What you need to do:
Report back the lines in this listing that carry the string "camera".

(Beginning of Records for this exercise)

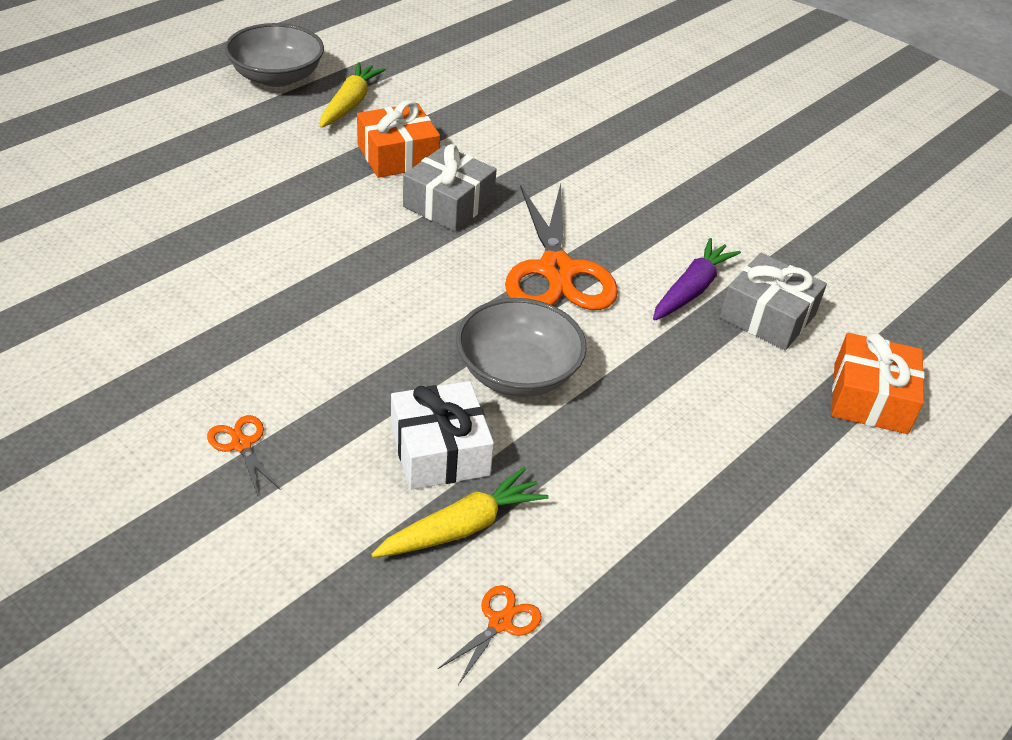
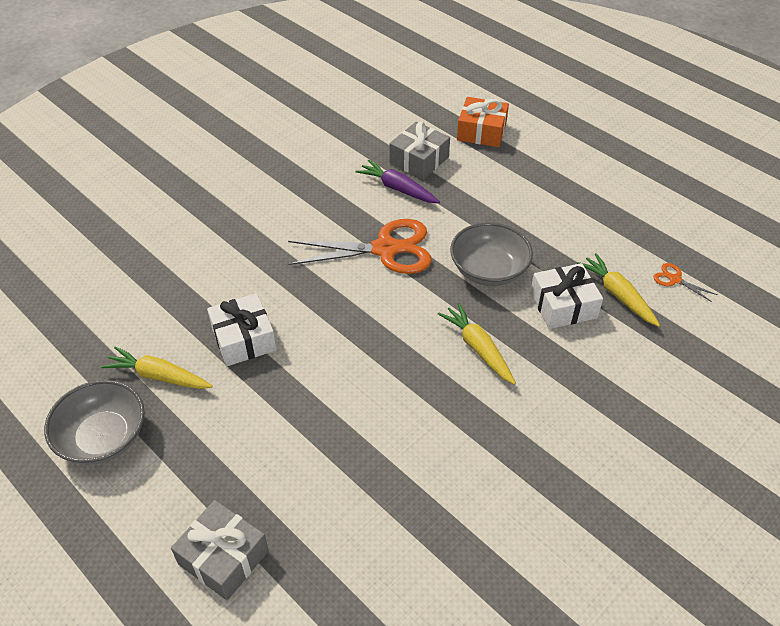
camera: 85 degrees left, 5 degrees up
(241, 444) = (582, 404): orange scissors -> none
(360, 346) = (478, 348): none -> yellow carrot
(397, 155) = (243, 339): orange gift -> white gift
(448, 203) = (310, 306): grey gift -> grey gift (223, 557)

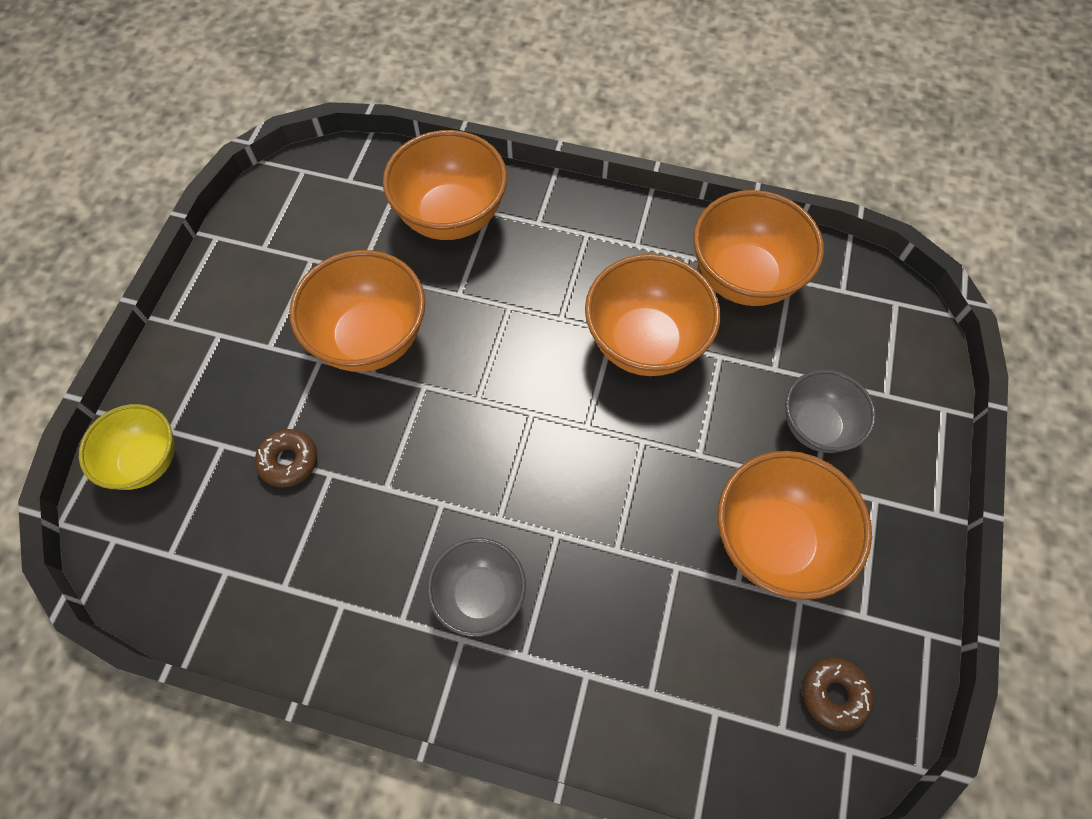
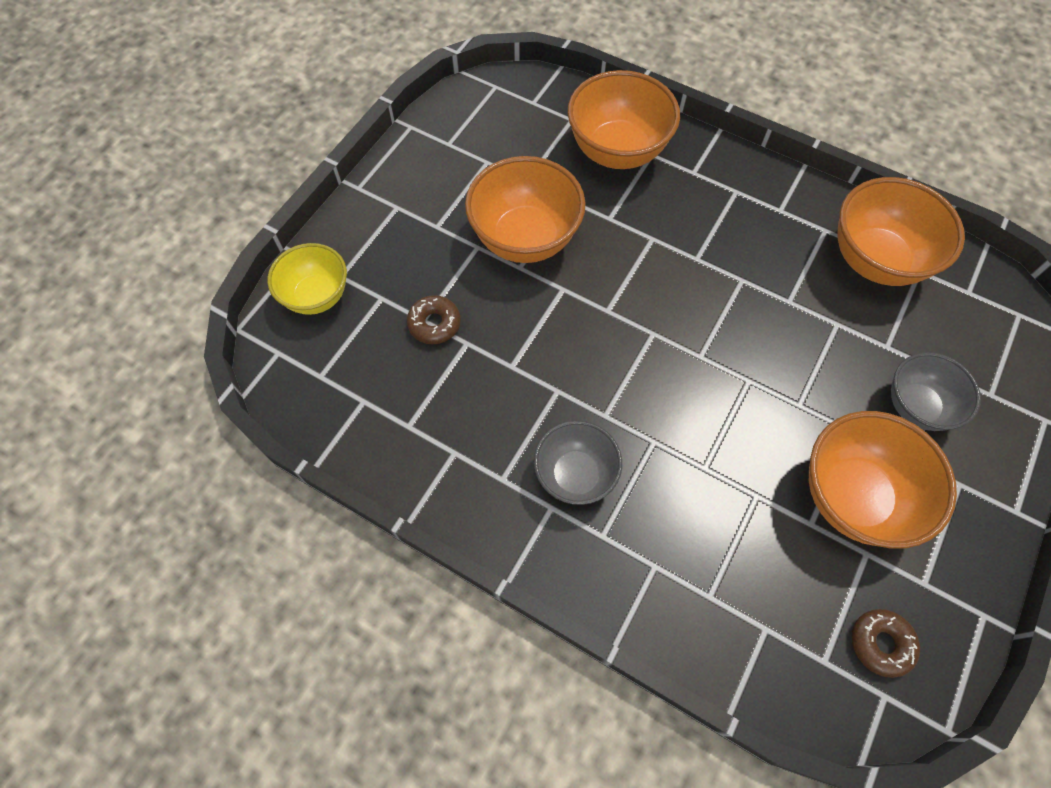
camera: 15 degrees right, 0 degrees up
(645, 343) = (769, 296): orange bowl -> none

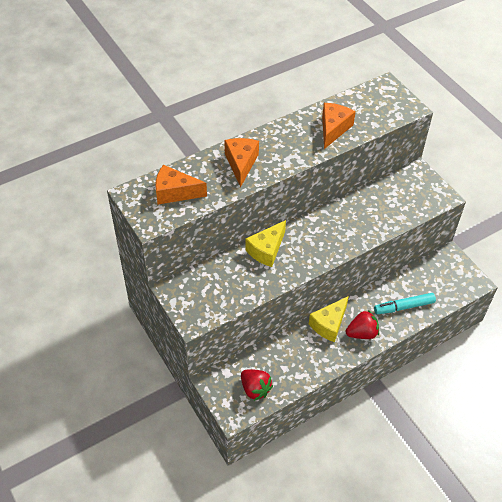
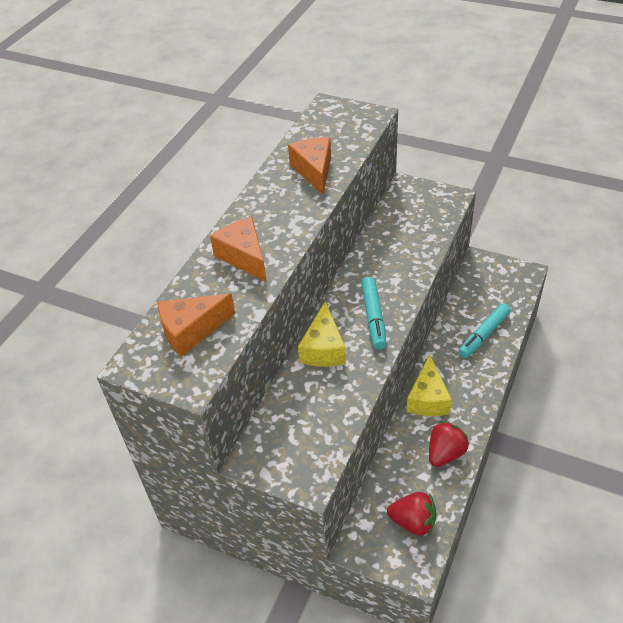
camera: 30 degrees left, 5 degrees down
(314, 248) = (373, 317): none -> turquoise marker
(362, 333) = (468, 387): red strawberry -> red strawberry (445, 453)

(End of Records for this exercise)

Reply to the task:
camera: 85 degrees left, 5 degrees up
camera: 15 degrees right, 0 degrees up
camera: 30 degrees left, 5 degrees down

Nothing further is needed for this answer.